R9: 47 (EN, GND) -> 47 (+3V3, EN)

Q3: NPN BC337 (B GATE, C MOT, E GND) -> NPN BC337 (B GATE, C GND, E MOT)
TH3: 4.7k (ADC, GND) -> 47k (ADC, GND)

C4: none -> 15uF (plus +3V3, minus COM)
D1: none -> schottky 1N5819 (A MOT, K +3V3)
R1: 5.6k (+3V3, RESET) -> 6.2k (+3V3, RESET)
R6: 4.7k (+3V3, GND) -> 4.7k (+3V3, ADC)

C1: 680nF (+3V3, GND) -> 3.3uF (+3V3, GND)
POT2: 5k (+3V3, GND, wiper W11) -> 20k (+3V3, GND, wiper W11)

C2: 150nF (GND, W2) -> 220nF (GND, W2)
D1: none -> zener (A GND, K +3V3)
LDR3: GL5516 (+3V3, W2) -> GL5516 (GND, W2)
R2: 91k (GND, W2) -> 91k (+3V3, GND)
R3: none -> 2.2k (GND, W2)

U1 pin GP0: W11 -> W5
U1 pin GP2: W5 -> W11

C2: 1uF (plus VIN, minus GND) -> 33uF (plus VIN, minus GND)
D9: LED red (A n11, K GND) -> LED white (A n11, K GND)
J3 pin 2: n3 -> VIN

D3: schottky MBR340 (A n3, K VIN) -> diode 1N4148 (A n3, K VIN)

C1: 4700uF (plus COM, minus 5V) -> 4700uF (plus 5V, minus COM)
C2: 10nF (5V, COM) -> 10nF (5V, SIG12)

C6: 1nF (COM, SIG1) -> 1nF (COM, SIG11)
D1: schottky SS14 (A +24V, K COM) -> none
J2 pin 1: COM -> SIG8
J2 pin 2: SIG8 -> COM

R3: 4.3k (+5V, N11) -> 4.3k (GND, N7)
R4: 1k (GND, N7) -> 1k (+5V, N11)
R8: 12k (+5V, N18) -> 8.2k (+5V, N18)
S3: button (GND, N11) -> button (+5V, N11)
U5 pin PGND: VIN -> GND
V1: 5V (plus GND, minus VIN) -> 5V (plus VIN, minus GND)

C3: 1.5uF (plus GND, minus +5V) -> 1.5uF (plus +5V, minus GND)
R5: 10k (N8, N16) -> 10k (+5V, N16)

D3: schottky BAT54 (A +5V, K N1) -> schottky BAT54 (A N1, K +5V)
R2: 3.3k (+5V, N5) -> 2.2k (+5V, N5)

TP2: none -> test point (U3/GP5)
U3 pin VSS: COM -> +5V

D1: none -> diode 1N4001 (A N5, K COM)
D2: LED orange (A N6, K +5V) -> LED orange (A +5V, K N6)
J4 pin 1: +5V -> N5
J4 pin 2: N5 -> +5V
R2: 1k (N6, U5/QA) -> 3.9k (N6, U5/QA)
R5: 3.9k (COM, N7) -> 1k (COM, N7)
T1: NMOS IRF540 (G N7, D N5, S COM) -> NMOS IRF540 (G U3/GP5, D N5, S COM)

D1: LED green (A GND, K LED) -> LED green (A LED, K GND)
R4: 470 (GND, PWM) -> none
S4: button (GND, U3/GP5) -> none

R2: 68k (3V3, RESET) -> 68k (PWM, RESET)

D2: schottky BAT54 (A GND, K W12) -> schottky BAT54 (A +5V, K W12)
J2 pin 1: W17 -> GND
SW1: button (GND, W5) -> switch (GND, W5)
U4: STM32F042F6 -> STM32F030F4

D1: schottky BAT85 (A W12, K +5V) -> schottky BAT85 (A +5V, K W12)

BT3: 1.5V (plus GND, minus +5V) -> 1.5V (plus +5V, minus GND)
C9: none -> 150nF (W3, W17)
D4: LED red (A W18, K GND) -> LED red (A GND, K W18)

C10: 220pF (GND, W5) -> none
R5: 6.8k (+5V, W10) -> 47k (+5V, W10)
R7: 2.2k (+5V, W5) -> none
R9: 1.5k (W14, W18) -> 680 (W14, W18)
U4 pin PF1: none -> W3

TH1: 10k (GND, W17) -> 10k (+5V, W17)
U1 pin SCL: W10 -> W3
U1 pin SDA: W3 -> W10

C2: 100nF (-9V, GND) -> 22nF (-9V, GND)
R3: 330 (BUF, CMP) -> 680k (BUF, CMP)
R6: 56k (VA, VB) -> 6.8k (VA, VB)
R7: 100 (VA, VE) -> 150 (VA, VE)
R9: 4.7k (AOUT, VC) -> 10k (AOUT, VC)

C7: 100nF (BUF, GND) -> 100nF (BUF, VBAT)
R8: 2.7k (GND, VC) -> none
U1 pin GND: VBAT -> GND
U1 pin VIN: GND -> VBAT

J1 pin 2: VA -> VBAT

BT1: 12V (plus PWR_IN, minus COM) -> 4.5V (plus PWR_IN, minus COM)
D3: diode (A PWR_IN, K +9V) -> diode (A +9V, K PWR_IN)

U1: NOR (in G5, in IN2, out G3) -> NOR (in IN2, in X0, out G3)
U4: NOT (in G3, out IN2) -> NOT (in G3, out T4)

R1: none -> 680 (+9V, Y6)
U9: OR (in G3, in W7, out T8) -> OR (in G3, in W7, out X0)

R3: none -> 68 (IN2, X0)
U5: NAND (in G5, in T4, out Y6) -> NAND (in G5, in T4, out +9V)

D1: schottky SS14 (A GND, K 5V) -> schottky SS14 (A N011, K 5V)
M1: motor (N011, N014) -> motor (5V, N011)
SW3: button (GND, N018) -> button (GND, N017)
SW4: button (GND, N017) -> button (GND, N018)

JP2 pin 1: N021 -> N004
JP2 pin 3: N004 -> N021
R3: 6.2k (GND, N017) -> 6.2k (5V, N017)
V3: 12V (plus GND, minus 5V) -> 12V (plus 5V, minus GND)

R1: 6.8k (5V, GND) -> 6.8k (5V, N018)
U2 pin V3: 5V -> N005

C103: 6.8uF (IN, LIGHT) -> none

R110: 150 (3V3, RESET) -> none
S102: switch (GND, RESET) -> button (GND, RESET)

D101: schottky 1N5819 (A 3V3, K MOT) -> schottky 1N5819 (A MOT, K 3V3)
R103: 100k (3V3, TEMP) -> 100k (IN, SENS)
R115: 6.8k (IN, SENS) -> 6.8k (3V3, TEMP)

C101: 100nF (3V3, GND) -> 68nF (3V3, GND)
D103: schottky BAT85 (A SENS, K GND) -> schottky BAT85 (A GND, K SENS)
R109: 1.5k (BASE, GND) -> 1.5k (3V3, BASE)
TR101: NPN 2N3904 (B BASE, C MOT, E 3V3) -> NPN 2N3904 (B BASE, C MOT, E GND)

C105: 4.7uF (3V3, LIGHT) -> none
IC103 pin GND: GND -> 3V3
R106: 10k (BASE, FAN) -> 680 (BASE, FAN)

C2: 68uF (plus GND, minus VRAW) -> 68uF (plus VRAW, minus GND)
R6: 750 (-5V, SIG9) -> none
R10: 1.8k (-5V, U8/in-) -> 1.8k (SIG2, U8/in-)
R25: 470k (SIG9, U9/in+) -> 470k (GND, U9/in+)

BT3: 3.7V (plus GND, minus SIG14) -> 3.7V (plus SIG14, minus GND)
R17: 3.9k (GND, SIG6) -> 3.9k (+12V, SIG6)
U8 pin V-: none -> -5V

+===+

(PROBLEM TO SOLVE) All lines of the records above that contain the word "BASE" are to be copied out.

(REPLY TO THE TASK)
R109: 1.5k (BASE, GND) -> 1.5k (3V3, BASE)
TR101: NPN 2N3904 (B BASE, C MOT, E 3V3) -> NPN 2N3904 (B BASE, C MOT, E GND)
R106: 10k (BASE, FAN) -> 680 (BASE, FAN)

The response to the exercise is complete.